_Stored data_
· · · · ·

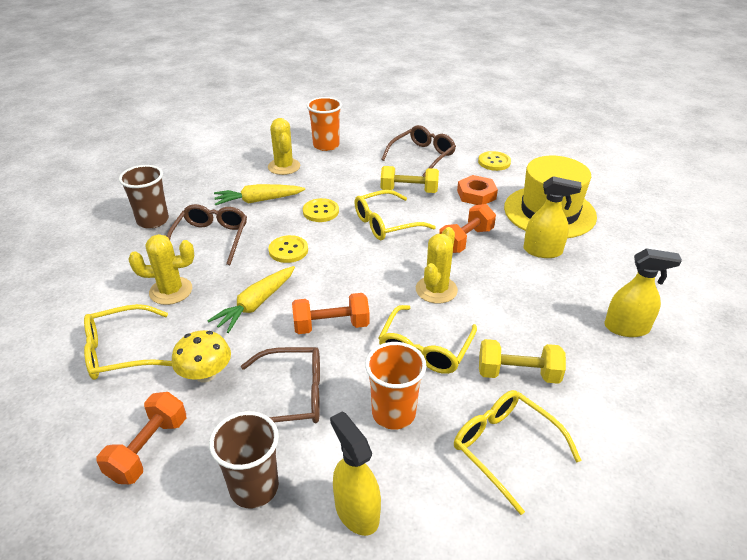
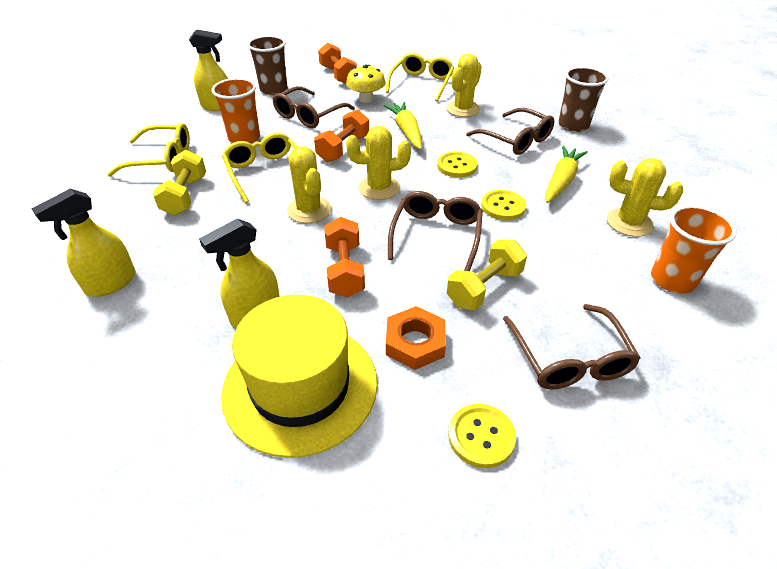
camera: 130 degrees right, 5 degrees up
(365, 272) = (379, 188): none -> yellow cactus
(386, 223) = (436, 235): yellow glasses -> brown glasses
(518, 374) = (185, 196): yellow dumbbell -> yellow dumbbell turned 45 degrees counterclockwise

· · · · ·

_What needs to be done_
Lines from the one containing "(386, 223) = (436, 235): yellow" through the last line of the listing are to be restated word for word; no other line may appear.

_Solved exercise_
(386, 223) = (436, 235): yellow glasses -> brown glasses
(518, 374) = (185, 196): yellow dumbbell -> yellow dumbbell turned 45 degrees counterclockwise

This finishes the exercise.